* **HOW TO COMPLETE THIS TASK**
Set the records down again in full, exactly as they are, apart from the images.

Stored data entries
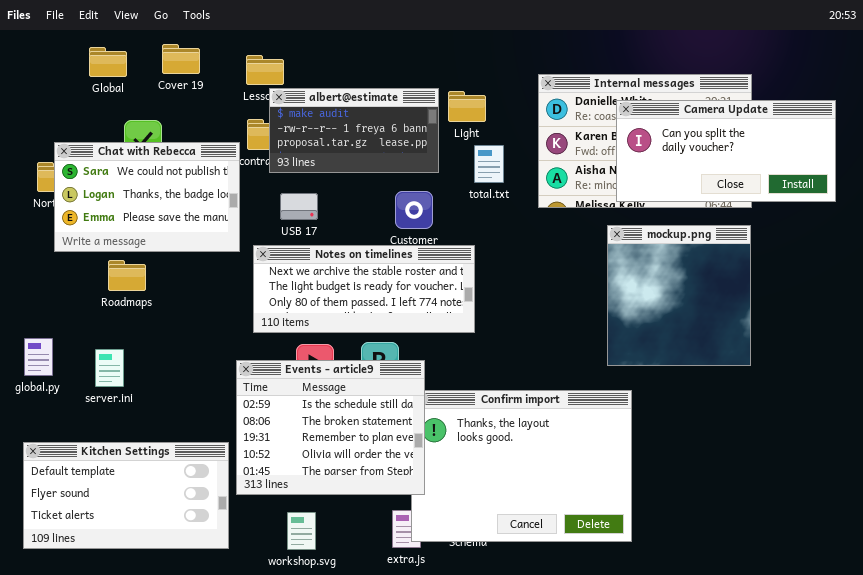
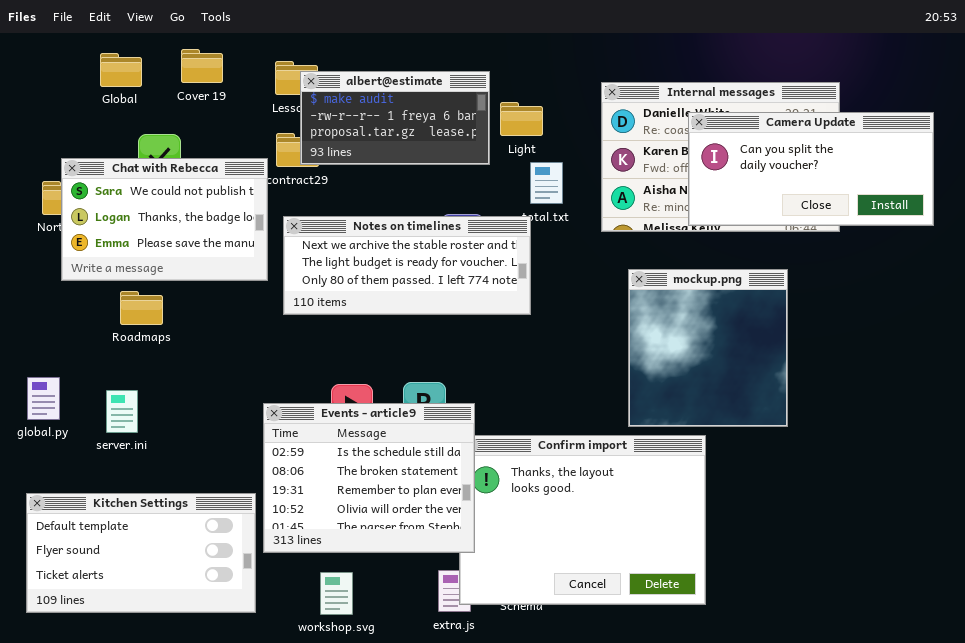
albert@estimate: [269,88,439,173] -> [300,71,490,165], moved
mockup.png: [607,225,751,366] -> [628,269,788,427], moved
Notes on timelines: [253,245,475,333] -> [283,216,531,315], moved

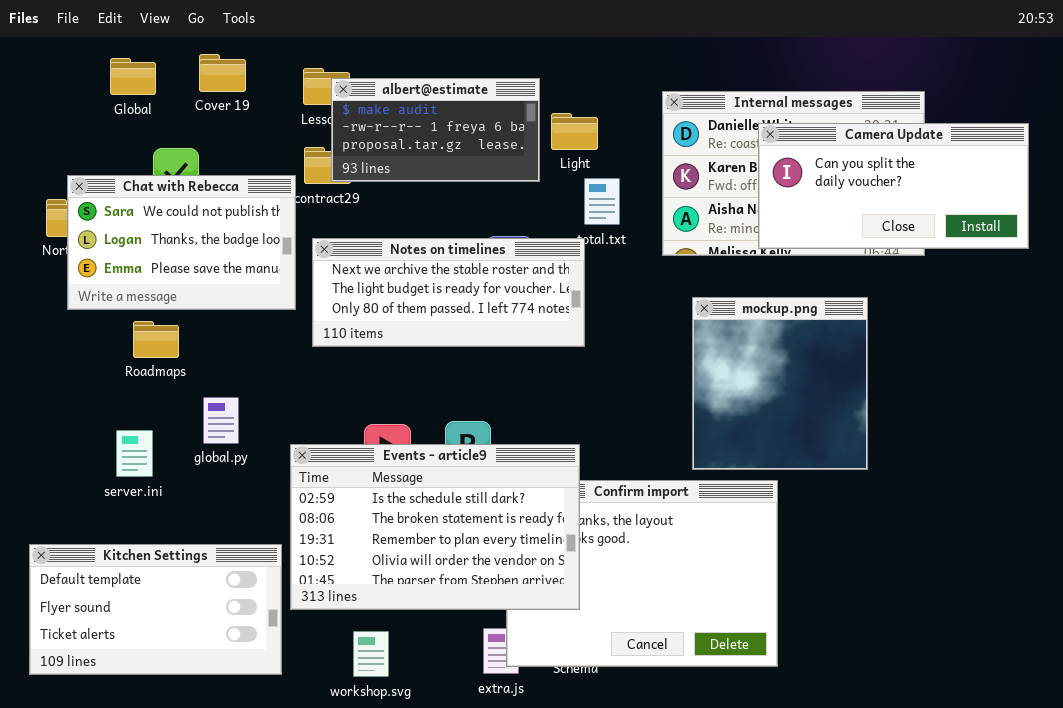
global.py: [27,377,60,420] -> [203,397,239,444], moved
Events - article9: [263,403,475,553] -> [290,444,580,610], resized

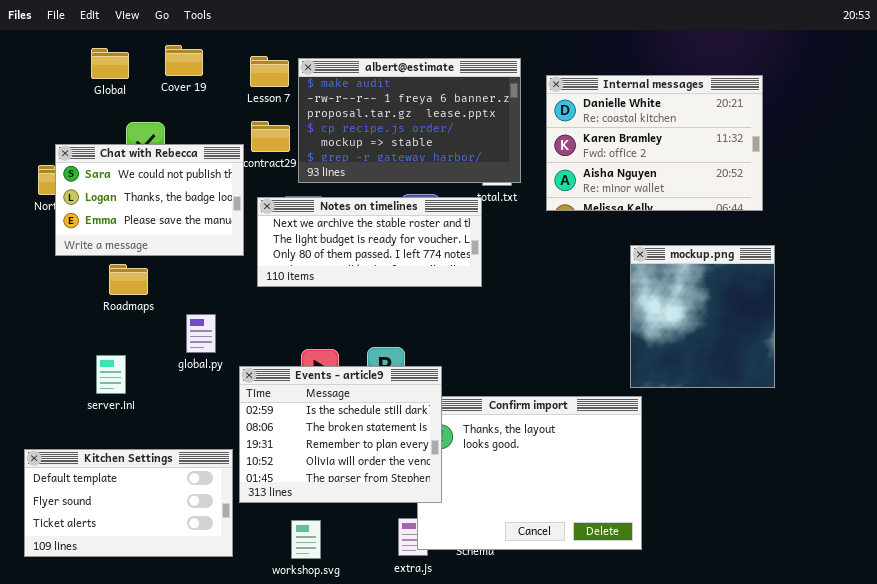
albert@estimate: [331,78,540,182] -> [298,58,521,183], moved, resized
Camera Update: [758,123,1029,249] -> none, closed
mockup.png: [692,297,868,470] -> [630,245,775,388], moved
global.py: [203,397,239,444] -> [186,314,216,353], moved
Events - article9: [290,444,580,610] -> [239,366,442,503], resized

* **RESPONSE BOX**
albert@estimate: [269,88,439,173] -> [300,71,490,165], moved
mockup.png: [607,225,751,366] -> [628,269,788,427], moved
Notes on timelines: [253,245,475,333] -> [283,216,531,315], moved

global.py: [27,377,60,420] -> [203,397,239,444], moved
Events - article9: [263,403,475,553] -> [290,444,580,610], resized

albert@estimate: [331,78,540,182] -> [298,58,521,183], moved, resized
Camera Update: [758,123,1029,249] -> none, closed
mockup.png: [692,297,868,470] -> [630,245,775,388], moved
global.py: [203,397,239,444] -> [186,314,216,353], moved
Events - article9: [290,444,580,610] -> [239,366,442,503], resized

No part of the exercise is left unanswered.